Write out, unaltered, each line from the top of the records below down to the line where "camera: 95 degrees left, 0 degrees up" appears, that line included.

[Data excerpts]

____

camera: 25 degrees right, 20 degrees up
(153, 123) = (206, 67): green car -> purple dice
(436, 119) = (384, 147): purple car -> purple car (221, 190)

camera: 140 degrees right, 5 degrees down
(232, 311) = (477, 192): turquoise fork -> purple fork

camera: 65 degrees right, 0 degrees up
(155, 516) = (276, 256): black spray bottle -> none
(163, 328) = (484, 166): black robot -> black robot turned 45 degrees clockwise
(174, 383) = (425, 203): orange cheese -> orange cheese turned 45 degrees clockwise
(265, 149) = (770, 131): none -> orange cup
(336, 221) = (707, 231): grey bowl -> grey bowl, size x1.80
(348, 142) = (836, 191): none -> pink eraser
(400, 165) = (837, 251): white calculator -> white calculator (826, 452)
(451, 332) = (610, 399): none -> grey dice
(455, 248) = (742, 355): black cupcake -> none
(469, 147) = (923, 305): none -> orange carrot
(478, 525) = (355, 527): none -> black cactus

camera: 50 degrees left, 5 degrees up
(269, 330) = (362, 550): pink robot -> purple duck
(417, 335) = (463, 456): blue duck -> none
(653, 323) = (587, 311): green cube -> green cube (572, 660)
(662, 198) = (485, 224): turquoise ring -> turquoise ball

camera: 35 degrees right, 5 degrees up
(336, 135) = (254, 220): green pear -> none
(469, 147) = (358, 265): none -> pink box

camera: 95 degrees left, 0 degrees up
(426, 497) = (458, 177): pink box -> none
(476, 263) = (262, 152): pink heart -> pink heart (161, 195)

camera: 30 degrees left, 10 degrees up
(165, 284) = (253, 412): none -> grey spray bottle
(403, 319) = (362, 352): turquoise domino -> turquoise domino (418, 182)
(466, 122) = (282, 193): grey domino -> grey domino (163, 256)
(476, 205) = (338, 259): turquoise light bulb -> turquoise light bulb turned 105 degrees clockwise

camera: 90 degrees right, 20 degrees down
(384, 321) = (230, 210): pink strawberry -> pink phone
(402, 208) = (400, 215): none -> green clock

____

- [Answer to this problem]
camera: 25 degrees right, 20 degrees up
(153, 123) = (206, 67): green car -> purple dice
(436, 119) = (384, 147): purple car -> purple car (221, 190)

camera: 140 degrees right, 5 degrees down
(232, 311) = (477, 192): turquoise fork -> purple fork

camera: 65 degrees right, 0 degrees up
(155, 516) = (276, 256): black spray bottle -> none
(163, 328) = (484, 166): black robot -> black robot turned 45 degrees clockwise
(174, 383) = (425, 203): orange cheese -> orange cheese turned 45 degrees clockwise
(265, 149) = (770, 131): none -> orange cup
(336, 221) = (707, 231): grey bowl -> grey bowl, size x1.80
(348, 142) = (836, 191): none -> pink eraser
(400, 165) = (837, 251): white calculator -> white calculator (826, 452)
(451, 332) = (610, 399): none -> grey dice
(455, 248) = (742, 355): black cupcake -> none
(469, 147) = (923, 305): none -> orange carrot
(478, 525) = (355, 527): none -> black cactus

camera: 50 degrees left, 5 degrees up
(269, 330) = (362, 550): pink robot -> purple duck
(417, 335) = (463, 456): blue duck -> none
(653, 323) = (587, 311): green cube -> green cube (572, 660)
(662, 198) = (485, 224): turquoise ring -> turquoise ball

camera: 35 degrees right, 5 degrees up
(336, 135) = (254, 220): green pear -> none
(469, 147) = (358, 265): none -> pink box

camera: 95 degrees left, 0 degrees up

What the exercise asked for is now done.